- YOUR INSTRUCTIONS -
Pick every line with "scrolled" from the material below.
**** DATA EXCERPTS
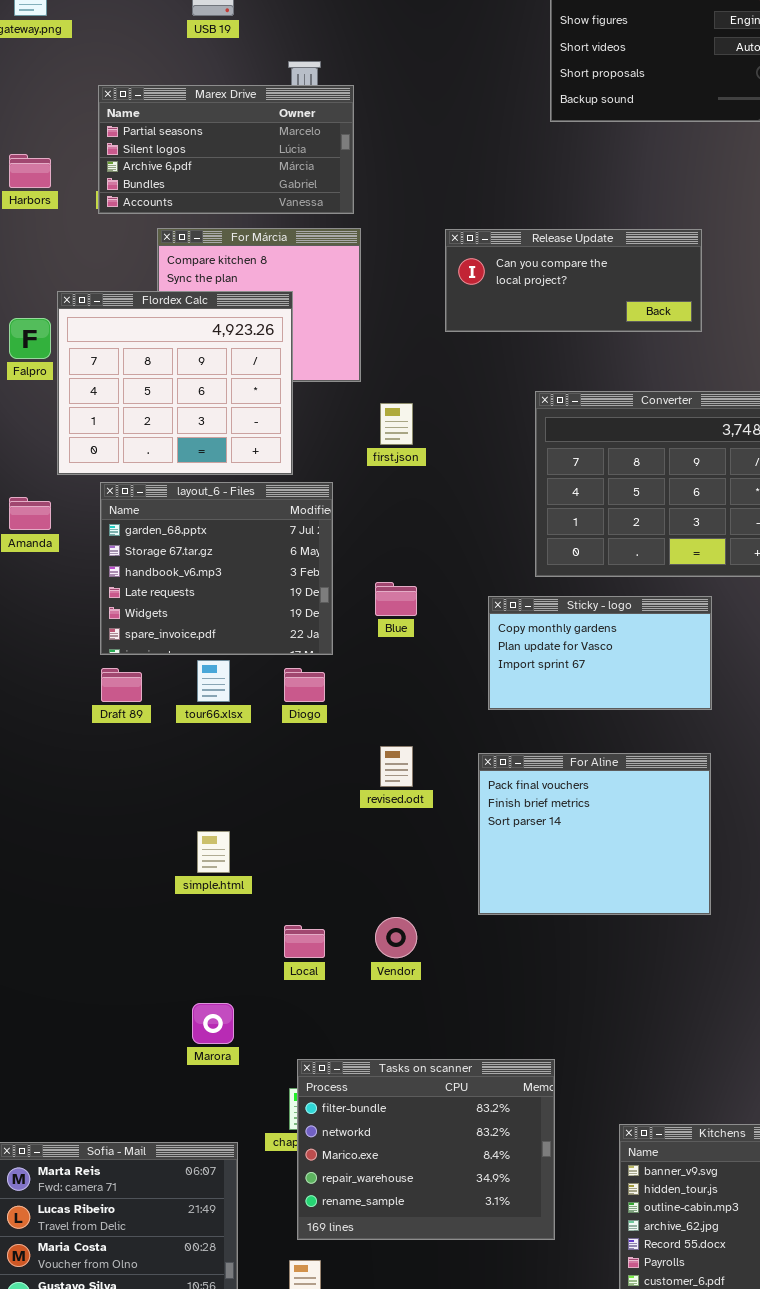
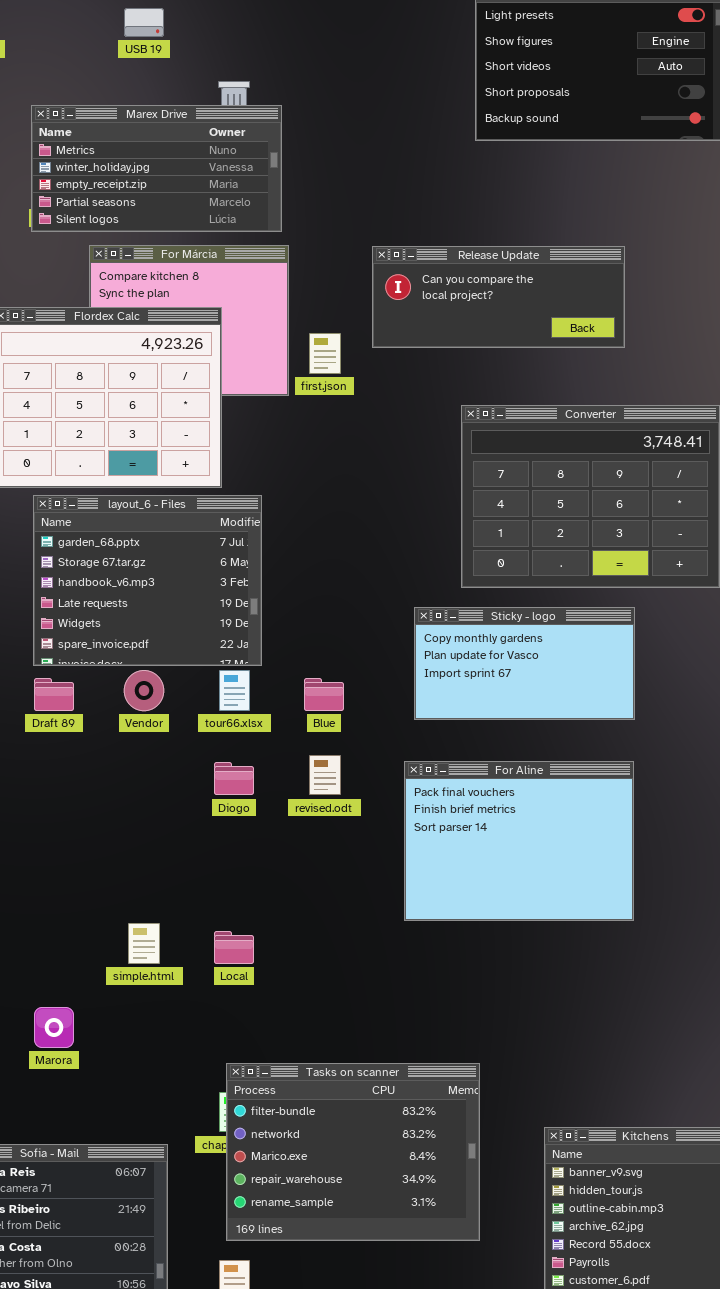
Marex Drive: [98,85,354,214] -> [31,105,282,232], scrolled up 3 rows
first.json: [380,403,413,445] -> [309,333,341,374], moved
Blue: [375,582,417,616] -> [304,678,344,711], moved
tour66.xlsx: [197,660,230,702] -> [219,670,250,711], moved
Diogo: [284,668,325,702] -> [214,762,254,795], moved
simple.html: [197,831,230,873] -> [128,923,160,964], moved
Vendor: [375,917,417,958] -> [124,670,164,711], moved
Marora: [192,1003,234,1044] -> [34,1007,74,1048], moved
********
**** DATA EXCERPTS
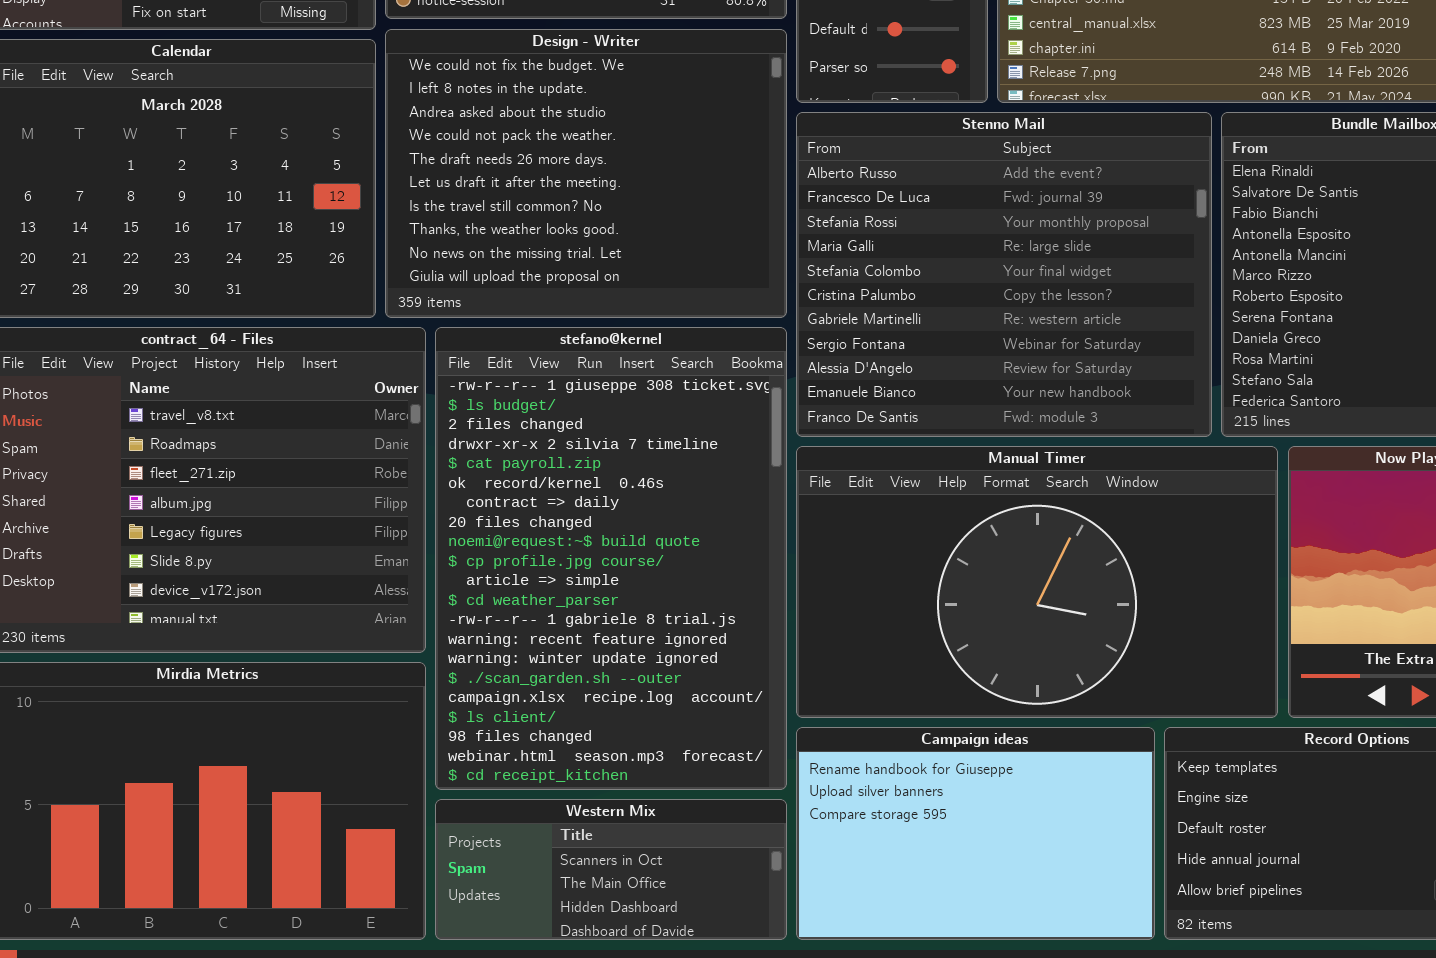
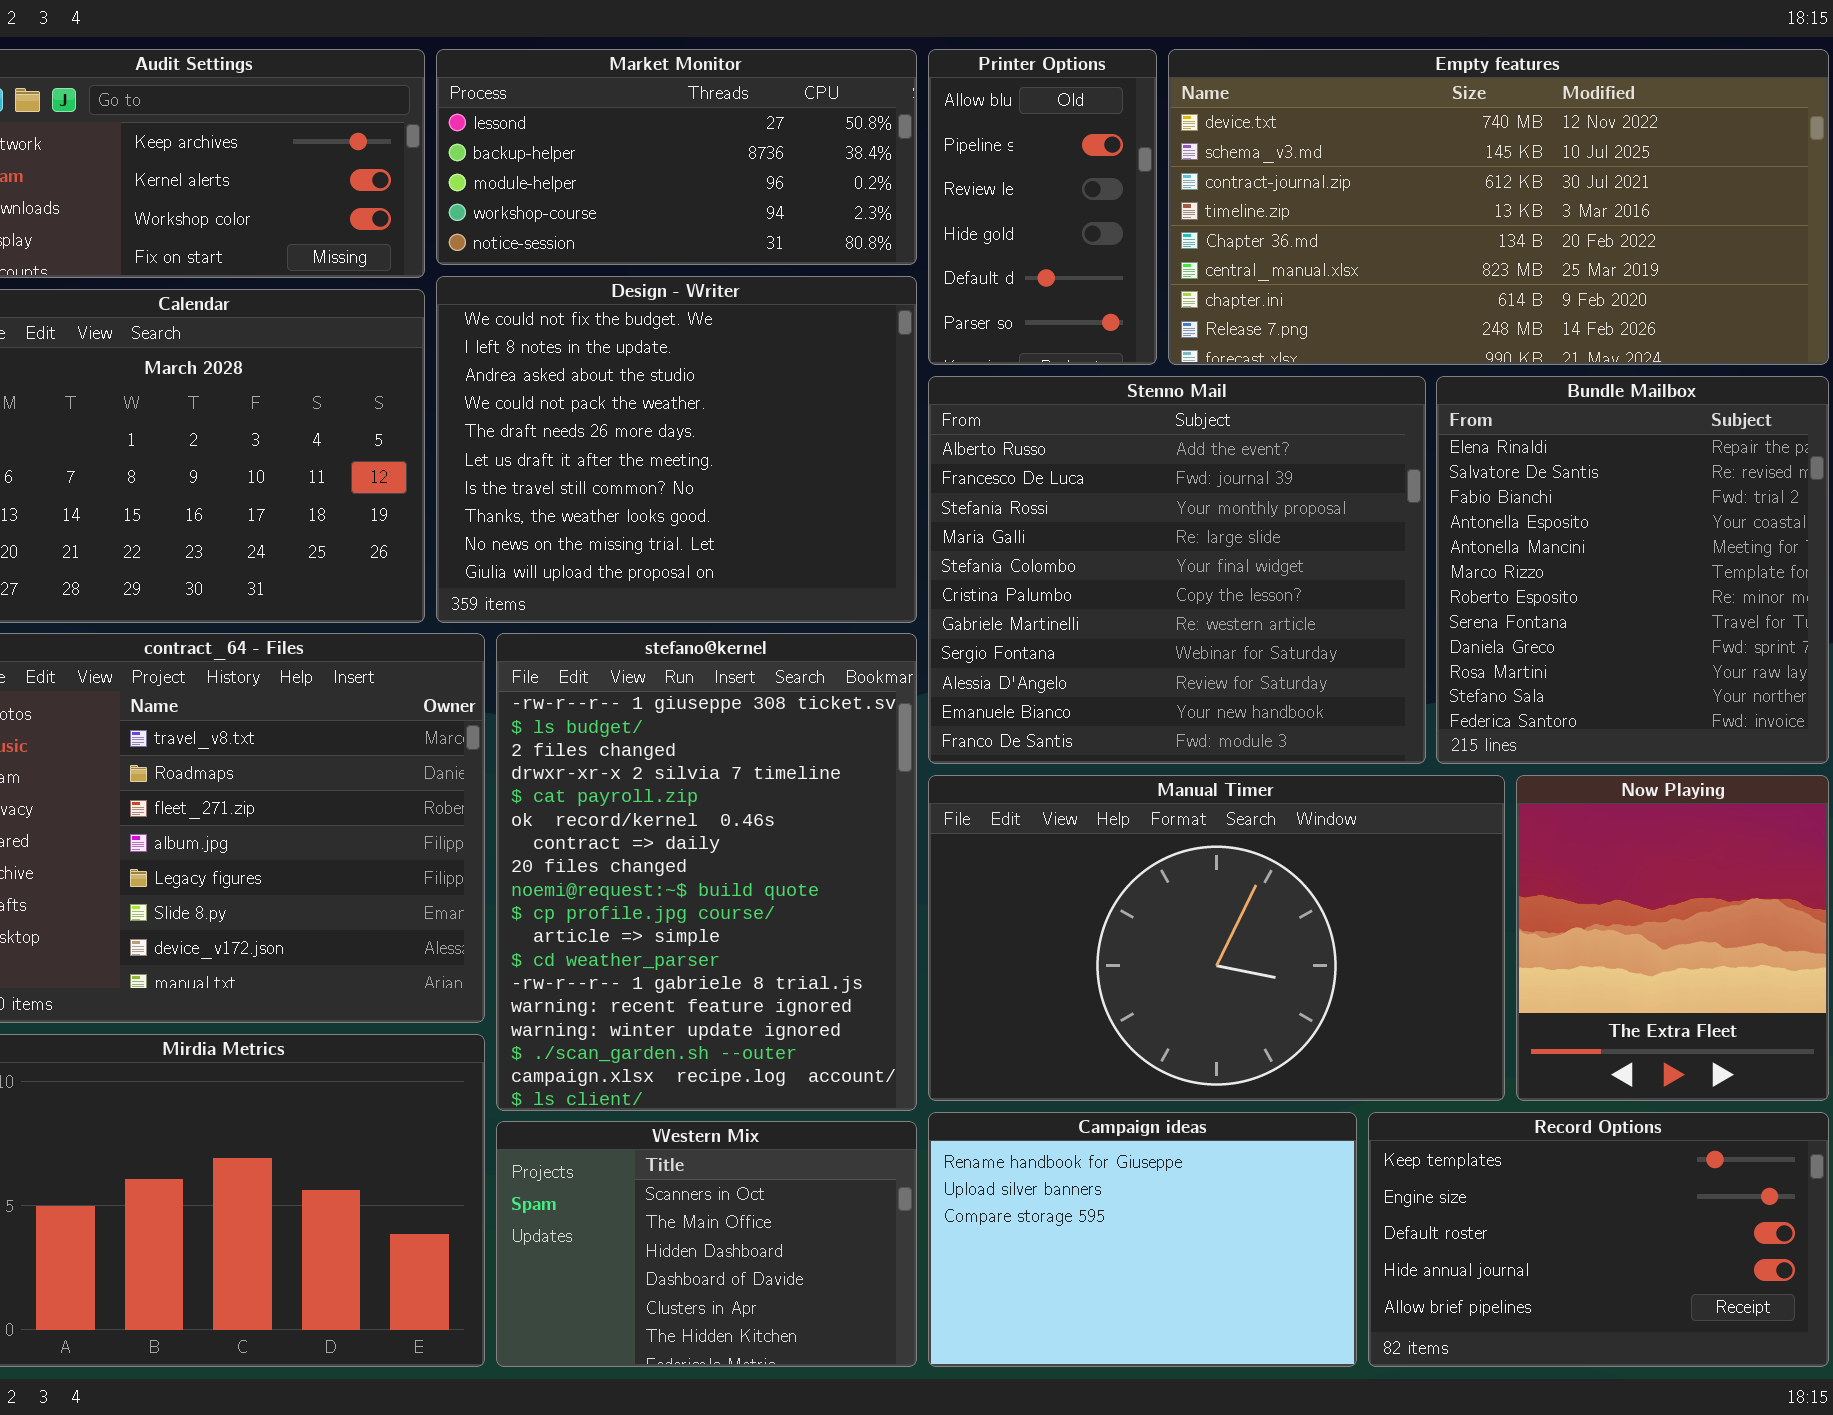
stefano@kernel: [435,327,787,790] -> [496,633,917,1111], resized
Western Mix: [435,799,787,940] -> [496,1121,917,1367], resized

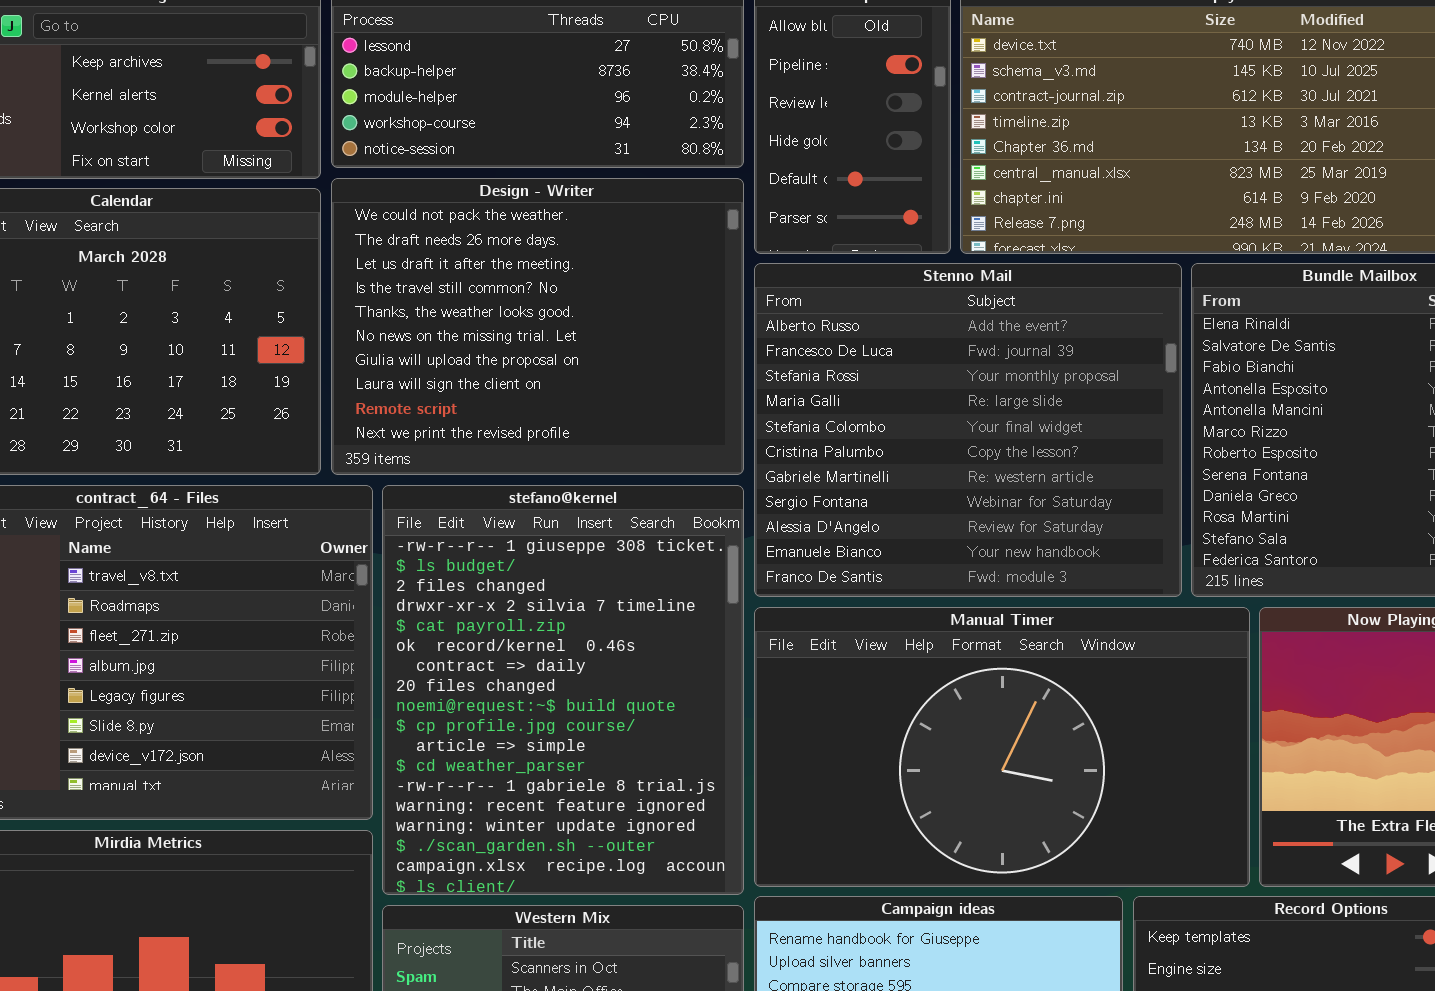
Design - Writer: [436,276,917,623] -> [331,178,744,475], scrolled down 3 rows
********
- RESPONSE BELOW -
Marex Drive: [98,85,354,214] -> [31,105,282,232], scrolled up 3 rows
Design - Writer: [436,276,917,623] -> [331,178,744,475], scrolled down 3 rows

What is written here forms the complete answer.